- [Input data]:
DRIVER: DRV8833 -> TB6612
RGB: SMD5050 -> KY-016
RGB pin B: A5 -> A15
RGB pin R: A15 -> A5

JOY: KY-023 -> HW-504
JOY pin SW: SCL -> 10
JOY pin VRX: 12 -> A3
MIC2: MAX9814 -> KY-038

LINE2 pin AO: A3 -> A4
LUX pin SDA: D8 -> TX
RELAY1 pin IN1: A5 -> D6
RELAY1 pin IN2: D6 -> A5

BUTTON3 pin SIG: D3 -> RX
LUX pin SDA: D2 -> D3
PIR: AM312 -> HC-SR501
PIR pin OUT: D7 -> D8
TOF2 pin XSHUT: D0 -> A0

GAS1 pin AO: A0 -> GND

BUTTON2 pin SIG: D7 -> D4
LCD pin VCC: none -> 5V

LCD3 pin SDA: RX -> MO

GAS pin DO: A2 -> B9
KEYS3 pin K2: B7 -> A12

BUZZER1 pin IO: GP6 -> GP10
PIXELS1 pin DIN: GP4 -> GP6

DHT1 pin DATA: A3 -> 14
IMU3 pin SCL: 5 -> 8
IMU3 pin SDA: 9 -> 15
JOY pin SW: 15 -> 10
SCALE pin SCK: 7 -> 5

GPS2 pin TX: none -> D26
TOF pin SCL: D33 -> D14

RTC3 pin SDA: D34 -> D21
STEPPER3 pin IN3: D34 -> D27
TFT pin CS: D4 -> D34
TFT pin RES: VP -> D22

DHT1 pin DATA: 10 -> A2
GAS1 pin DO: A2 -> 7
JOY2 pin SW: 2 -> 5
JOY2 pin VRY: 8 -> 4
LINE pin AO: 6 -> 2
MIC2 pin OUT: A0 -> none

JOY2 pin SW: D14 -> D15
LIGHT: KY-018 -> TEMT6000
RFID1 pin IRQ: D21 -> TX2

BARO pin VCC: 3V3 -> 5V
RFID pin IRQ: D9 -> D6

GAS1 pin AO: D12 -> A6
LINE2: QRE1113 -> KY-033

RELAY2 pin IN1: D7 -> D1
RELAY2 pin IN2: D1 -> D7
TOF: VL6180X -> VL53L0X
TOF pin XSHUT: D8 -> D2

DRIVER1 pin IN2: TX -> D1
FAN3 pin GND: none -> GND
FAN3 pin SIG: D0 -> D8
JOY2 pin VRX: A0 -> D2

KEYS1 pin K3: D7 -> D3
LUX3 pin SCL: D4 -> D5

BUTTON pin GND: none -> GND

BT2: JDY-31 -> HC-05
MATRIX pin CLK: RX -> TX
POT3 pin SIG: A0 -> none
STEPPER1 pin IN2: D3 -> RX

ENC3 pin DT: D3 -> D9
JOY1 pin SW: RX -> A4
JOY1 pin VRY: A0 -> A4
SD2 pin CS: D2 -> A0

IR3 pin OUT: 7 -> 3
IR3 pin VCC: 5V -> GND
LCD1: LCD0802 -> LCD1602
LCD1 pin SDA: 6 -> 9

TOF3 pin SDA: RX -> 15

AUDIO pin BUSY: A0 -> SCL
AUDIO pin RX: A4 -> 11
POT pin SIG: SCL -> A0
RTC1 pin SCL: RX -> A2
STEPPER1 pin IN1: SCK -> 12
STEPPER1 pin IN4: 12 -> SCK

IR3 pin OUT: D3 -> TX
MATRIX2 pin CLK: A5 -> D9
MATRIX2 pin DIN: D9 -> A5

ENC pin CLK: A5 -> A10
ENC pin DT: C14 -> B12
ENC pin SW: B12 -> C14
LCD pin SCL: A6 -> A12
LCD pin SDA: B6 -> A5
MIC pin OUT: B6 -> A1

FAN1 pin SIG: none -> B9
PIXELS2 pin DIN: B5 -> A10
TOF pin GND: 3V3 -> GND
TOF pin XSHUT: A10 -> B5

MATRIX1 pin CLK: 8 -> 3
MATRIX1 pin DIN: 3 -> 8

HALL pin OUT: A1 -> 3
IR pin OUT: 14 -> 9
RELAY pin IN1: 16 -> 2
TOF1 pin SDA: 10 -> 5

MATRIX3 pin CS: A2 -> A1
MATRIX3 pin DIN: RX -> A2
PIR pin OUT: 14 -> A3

- [Task]:
Repeat all the material above, matching every character.

- [Answer space]:
DRIVER: DRV8833 -> TB6612
RGB: SMD5050 -> KY-016
RGB pin B: A5 -> A15
RGB pin R: A15 -> A5

JOY: KY-023 -> HW-504
JOY pin SW: SCL -> 10
JOY pin VRX: 12 -> A3
MIC2: MAX9814 -> KY-038

LINE2 pin AO: A3 -> A4
LUX pin SDA: D8 -> TX
RELAY1 pin IN1: A5 -> D6
RELAY1 pin IN2: D6 -> A5

BUTTON3 pin SIG: D3 -> RX
LUX pin SDA: D2 -> D3
PIR: AM312 -> HC-SR501
PIR pin OUT: D7 -> D8
TOF2 pin XSHUT: D0 -> A0

GAS1 pin AO: A0 -> GND

BUTTON2 pin SIG: D7 -> D4
LCD pin VCC: none -> 5V

LCD3 pin SDA: RX -> MO

GAS pin DO: A2 -> B9
KEYS3 pin K2: B7 -> A12

BUZZER1 pin IO: GP6 -> GP10
PIXELS1 pin DIN: GP4 -> GP6

DHT1 pin DATA: A3 -> 14
IMU3 pin SCL: 5 -> 8
IMU3 pin SDA: 9 -> 15
JOY pin SW: 15 -> 10
SCALE pin SCK: 7 -> 5

GPS2 pin TX: none -> D26
TOF pin SCL: D33 -> D14

RTC3 pin SDA: D34 -> D21
STEPPER3 pin IN3: D34 -> D27
TFT pin CS: D4 -> D34
TFT pin RES: VP -> D22

DHT1 pin DATA: 10 -> A2
GAS1 pin DO: A2 -> 7
JOY2 pin SW: 2 -> 5
JOY2 pin VRY: 8 -> 4
LINE pin AO: 6 -> 2
MIC2 pin OUT: A0 -> none

JOY2 pin SW: D14 -> D15
LIGHT: KY-018 -> TEMT6000
RFID1 pin IRQ: D21 -> TX2

BARO pin VCC: 3V3 -> 5V
RFID pin IRQ: D9 -> D6

GAS1 pin AO: D12 -> A6
LINE2: QRE1113 -> KY-033

RELAY2 pin IN1: D7 -> D1
RELAY2 pin IN2: D1 -> D7
TOF: VL6180X -> VL53L0X
TOF pin XSHUT: D8 -> D2

DRIVER1 pin IN2: TX -> D1
FAN3 pin GND: none -> GND
FAN3 pin SIG: D0 -> D8
JOY2 pin VRX: A0 -> D2

KEYS1 pin K3: D7 -> D3
LUX3 pin SCL: D4 -> D5

BUTTON pin GND: none -> GND

BT2: JDY-31 -> HC-05
MATRIX pin CLK: RX -> TX
POT3 pin SIG: A0 -> none
STEPPER1 pin IN2: D3 -> RX

ENC3 pin DT: D3 -> D9
JOY1 pin SW: RX -> A4
JOY1 pin VRY: A0 -> A4
SD2 pin CS: D2 -> A0

IR3 pin OUT: 7 -> 3
IR3 pin VCC: 5V -> GND
LCD1: LCD0802 -> LCD1602
LCD1 pin SDA: 6 -> 9

TOF3 pin SDA: RX -> 15

AUDIO pin BUSY: A0 -> SCL
AUDIO pin RX: A4 -> 11
POT pin SIG: SCL -> A0
RTC1 pin SCL: RX -> A2
STEPPER1 pin IN1: SCK -> 12
STEPPER1 pin IN4: 12 -> SCK

IR3 pin OUT: D3 -> TX
MATRIX2 pin CLK: A5 -> D9
MATRIX2 pin DIN: D9 -> A5

ENC pin CLK: A5 -> A10
ENC pin DT: C14 -> B12
ENC pin SW: B12 -> C14
LCD pin SCL: A6 -> A12
LCD pin SDA: B6 -> A5
MIC pin OUT: B6 -> A1

FAN1 pin SIG: none -> B9
PIXELS2 pin DIN: B5 -> A10
TOF pin GND: 3V3 -> GND
TOF pin XSHUT: A10 -> B5

MATRIX1 pin CLK: 8 -> 3
MATRIX1 pin DIN: 3 -> 8

HALL pin OUT: A1 -> 3
IR pin OUT: 14 -> 9
RELAY pin IN1: 16 -> 2
TOF1 pin SDA: 10 -> 5

MATRIX3 pin CS: A2 -> A1
MATRIX3 pin DIN: RX -> A2
PIR pin OUT: 14 -> A3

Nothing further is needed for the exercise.